───── The data ─────

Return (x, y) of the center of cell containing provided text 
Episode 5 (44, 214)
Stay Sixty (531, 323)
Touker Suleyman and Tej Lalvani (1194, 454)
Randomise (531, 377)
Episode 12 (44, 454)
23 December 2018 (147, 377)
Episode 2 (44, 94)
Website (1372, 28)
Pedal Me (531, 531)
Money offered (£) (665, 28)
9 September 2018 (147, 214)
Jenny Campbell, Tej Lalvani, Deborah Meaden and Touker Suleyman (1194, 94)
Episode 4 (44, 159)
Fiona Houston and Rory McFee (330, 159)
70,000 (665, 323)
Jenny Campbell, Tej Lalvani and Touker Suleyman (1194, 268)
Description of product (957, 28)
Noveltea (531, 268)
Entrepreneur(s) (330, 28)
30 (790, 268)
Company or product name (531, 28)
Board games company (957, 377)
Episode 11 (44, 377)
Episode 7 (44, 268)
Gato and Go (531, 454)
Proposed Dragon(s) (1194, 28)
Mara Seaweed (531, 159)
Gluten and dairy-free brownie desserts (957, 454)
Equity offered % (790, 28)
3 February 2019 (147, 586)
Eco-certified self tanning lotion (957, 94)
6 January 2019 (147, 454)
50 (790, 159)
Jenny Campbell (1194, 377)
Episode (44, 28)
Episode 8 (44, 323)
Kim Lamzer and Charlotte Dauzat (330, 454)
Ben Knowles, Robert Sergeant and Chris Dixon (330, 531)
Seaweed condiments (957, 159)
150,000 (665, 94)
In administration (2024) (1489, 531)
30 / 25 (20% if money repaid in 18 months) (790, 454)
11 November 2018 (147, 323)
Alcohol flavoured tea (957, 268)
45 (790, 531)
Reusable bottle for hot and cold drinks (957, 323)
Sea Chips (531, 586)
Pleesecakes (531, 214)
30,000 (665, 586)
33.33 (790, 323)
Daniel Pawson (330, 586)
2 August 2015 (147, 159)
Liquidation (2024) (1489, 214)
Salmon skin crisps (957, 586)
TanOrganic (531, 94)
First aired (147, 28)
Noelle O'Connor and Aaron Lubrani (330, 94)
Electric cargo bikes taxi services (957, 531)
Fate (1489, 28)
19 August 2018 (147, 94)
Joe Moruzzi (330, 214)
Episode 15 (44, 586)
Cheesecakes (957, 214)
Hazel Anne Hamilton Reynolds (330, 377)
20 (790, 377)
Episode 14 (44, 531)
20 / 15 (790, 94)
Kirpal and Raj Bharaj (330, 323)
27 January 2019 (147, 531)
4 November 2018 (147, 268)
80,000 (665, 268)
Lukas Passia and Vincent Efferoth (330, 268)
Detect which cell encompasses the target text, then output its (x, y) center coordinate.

─────

**Exercise**.
Retype every line above word for word, changing nothing.

**Result of the task**.
Return (x, y) of the center of cell containing provided text 
Episode 5 (44, 214)
Stay Sixty (531, 323)
Touker Suleyman and Tej Lalvani (1194, 454)
Randomise (531, 377)
Episode 12 (44, 454)
23 December 2018 (147, 377)
Episode 2 (44, 94)
Website (1372, 28)
Pedal Me (531, 531)
Money offered (£) (665, 28)
9 September 2018 (147, 214)
Jenny Campbell, Tej Lalvani, Deborah Meaden and Touker Suleyman (1194, 94)
Episode 4 (44, 159)
Fiona Houston and Rory McFee (330, 159)
70,000 (665, 323)
Jenny Campbell, Tej Lalvani and Touker Suleyman (1194, 268)
Description of product (957, 28)
Noveltea (531, 268)
Entrepreneur(s) (330, 28)
30 (790, 268)
Company or product name (531, 28)
Board games company (957, 377)
Episode 11 (44, 377)
Episode 7 (44, 268)
Gato and Go (531, 454)
Proposed Dragon(s) (1194, 28)
Mara Seaweed (531, 159)
Gluten and dairy-free brownie desserts (957, 454)
Equity offered % (790, 28)
3 February 2019 (147, 586)
Eco-certified self tanning lotion (957, 94)
6 January 2019 (147, 454)
50 (790, 159)
Jenny Campbell (1194, 377)
Episode (44, 28)
Episode 8 (44, 323)
Kim Lamzer and Charlotte Dauzat (330, 454)
Ben Knowles, Robert Sergeant and Chris Dixon (330, 531)
Seaweed condiments (957, 159)
150,000 (665, 94)
In administration (2024) (1489, 531)
30 / 25 (20% if money repaid in 18 months) (790, 454)
11 November 2018 (147, 323)
Alcohol flavoured tea (957, 268)
45 (790, 531)
Reusable bottle for hot and cold drinks (957, 323)
Sea Chips (531, 586)
Pleesecakes (531, 214)
30,000 (665, 586)
33.33 (790, 323)
Daniel Pawson (330, 586)
2 August 2015 (147, 159)
Liquidation (2024) (1489, 214)
Salmon skin crisps (957, 586)
TanOrganic (531, 94)
First aired (147, 28)
Noelle O'Connor and Aaron Lubrani (330, 94)
Electric cargo bikes taxi services (957, 531)
Fate (1489, 28)
19 August 2018 (147, 94)
Joe Moruzzi (330, 214)
Episode 15 (44, 586)
Cheesecakes (957, 214)
Hazel Anne Hamilton Reynolds (330, 377)
20 (790, 377)
Episode 14 (44, 531)
20 / 15 (790, 94)
Kirpal and Raj Bharaj (330, 323)
27 January 2019 (147, 531)
4 November 2018 (147, 268)
80,000 (665, 268)
Lukas Passia and Vincent Efferoth (330, 268)
Detect which cell encompasses the target text, then output its (x, y) center coordinate.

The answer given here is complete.